> _DATASET EXTRACT_

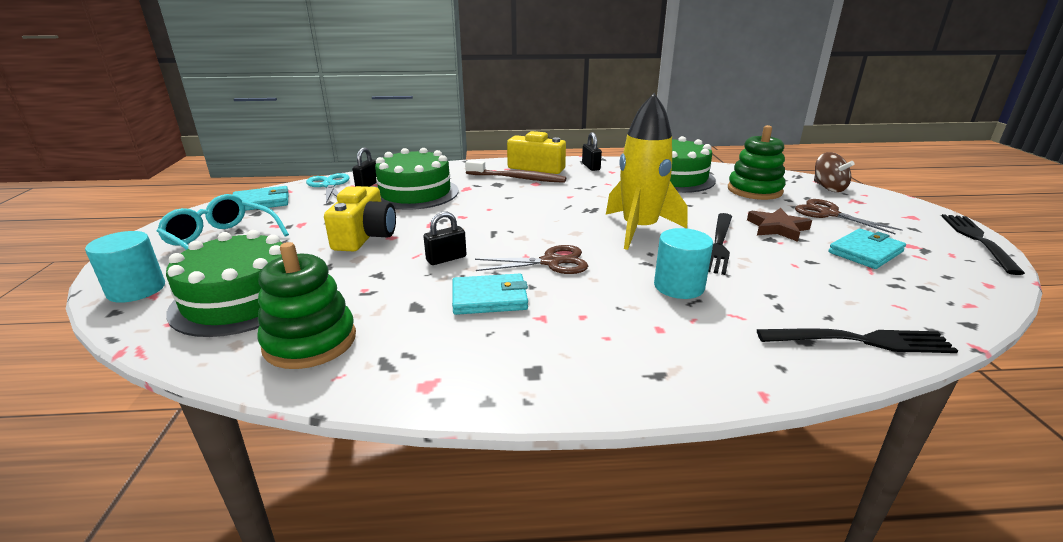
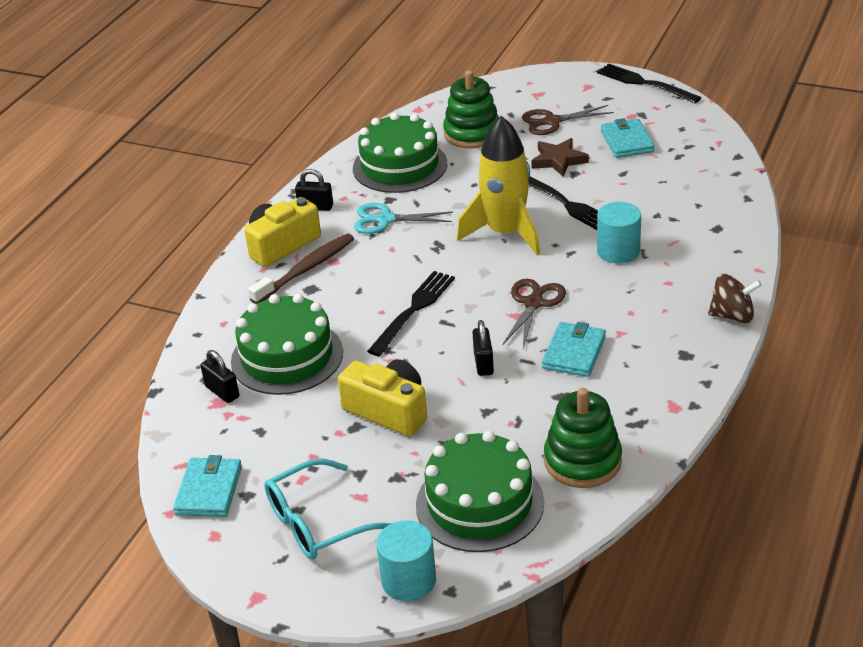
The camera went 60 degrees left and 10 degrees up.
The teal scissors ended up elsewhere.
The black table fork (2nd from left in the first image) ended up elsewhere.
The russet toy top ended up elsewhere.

> _PROBLEM TO WORK ON_
Drop every image, please, and write out the data above exactly as shown.

> _EXERCISE RESULT_
The camera went 60 degrees left and 10 degrees up.
The teal scissors ended up elsewhere.
The black table fork (2nd from left in the first image) ended up elsewhere.
The russet toy top ended up elsewhere.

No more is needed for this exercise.